**Exercise requirements**.
Scan the data below and pick out the lines containing the word "black".

**Data records**.
══════════

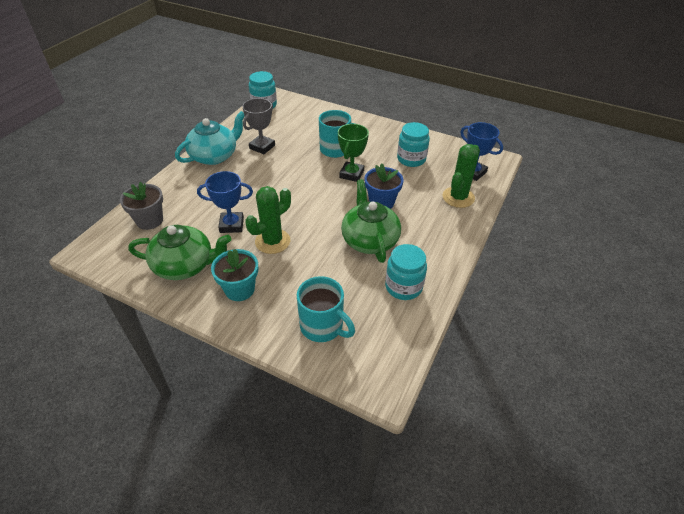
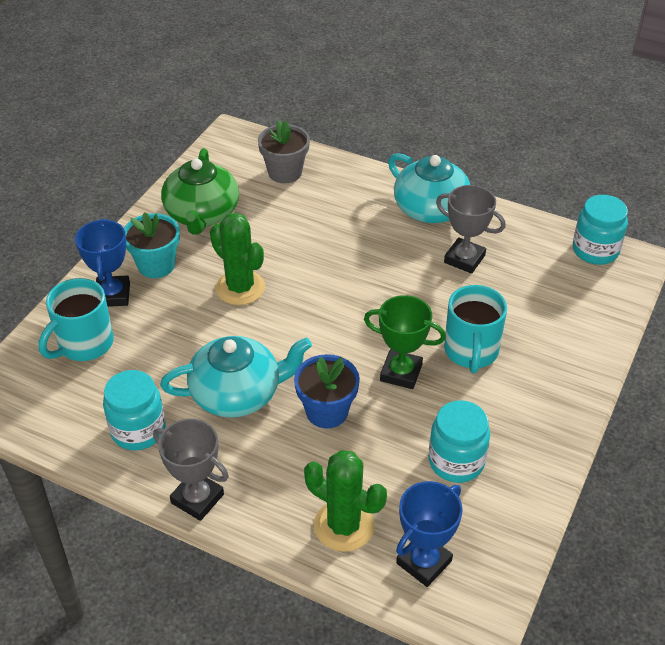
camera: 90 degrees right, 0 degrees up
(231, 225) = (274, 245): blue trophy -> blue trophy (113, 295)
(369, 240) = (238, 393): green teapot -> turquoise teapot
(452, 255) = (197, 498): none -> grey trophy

══════════

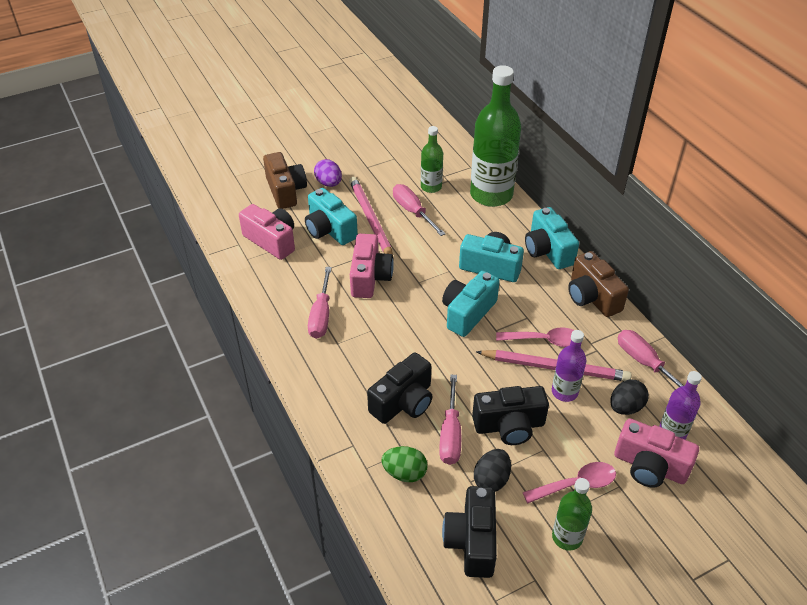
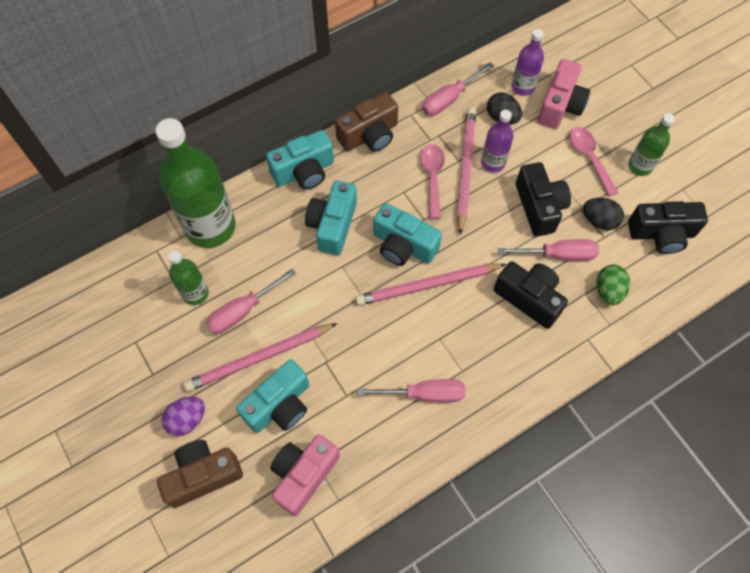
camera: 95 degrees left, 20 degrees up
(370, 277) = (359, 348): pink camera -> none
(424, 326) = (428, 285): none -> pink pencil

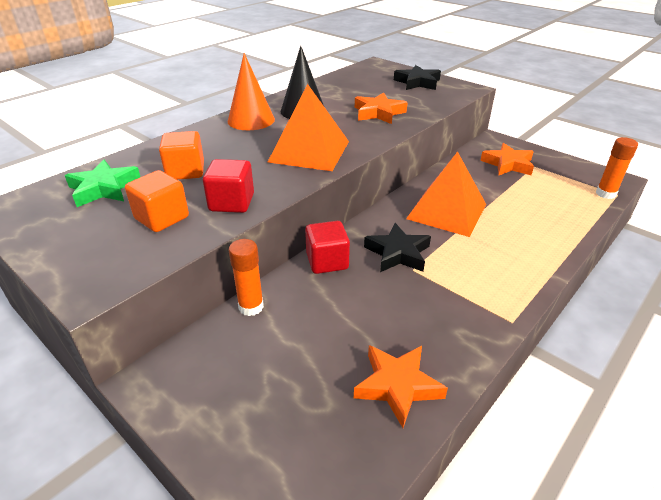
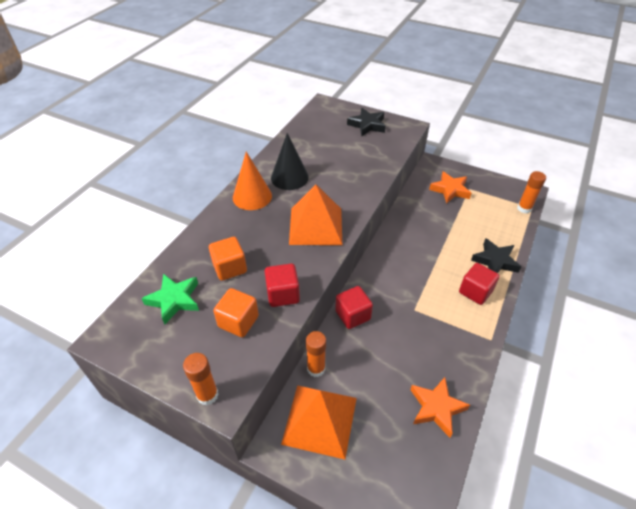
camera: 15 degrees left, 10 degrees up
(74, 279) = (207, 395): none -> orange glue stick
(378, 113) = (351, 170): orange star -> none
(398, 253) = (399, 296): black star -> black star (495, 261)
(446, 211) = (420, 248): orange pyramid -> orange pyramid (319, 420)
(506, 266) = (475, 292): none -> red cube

══════════

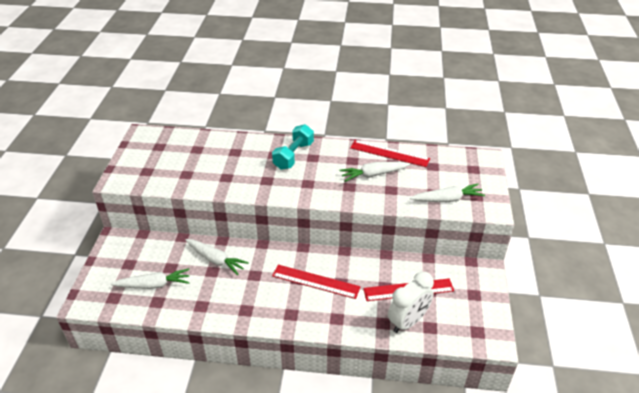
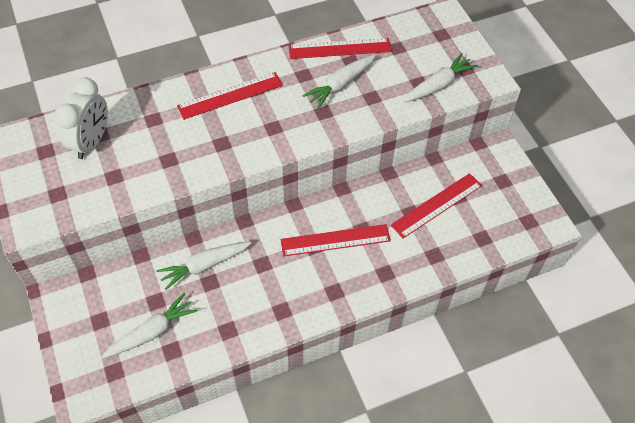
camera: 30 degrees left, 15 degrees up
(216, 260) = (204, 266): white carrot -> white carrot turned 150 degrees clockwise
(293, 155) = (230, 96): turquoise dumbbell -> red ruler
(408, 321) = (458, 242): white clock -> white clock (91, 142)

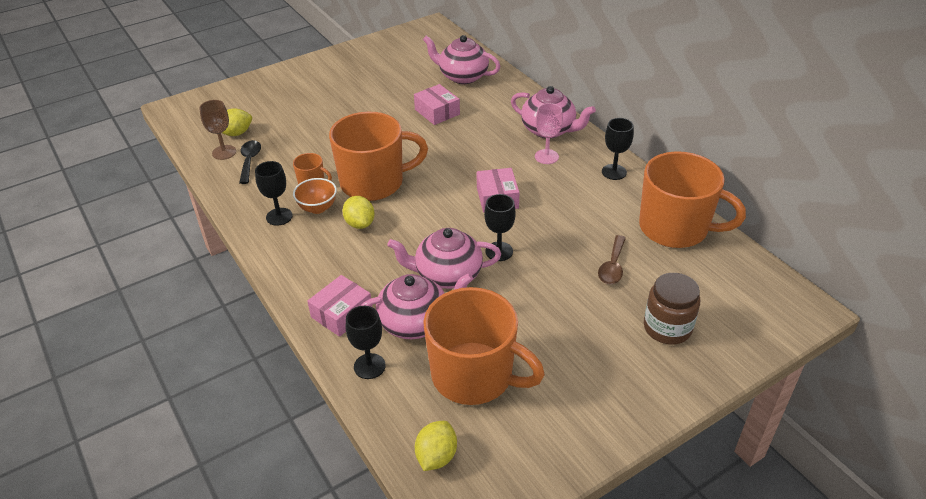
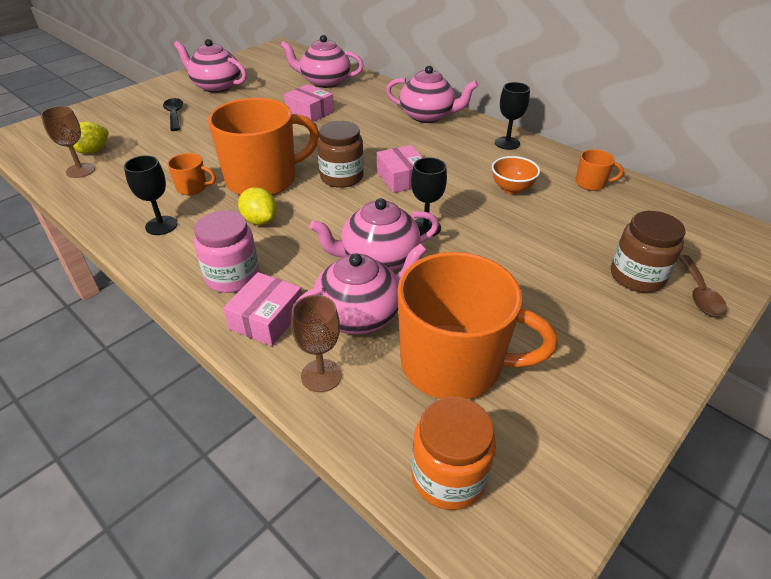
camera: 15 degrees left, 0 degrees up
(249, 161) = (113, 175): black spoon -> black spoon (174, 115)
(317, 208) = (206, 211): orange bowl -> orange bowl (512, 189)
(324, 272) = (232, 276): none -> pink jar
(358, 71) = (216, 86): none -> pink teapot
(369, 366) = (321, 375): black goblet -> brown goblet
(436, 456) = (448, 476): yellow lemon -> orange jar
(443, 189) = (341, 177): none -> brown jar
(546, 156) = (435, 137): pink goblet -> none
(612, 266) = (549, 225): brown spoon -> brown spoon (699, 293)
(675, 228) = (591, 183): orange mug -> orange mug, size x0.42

══════════

**Answer section**.
(398, 253) = (399, 296): black star -> black star (495, 261)
(249, 161) = (113, 175): black spoon -> black spoon (174, 115)
(369, 366) = (321, 375): black goblet -> brown goblet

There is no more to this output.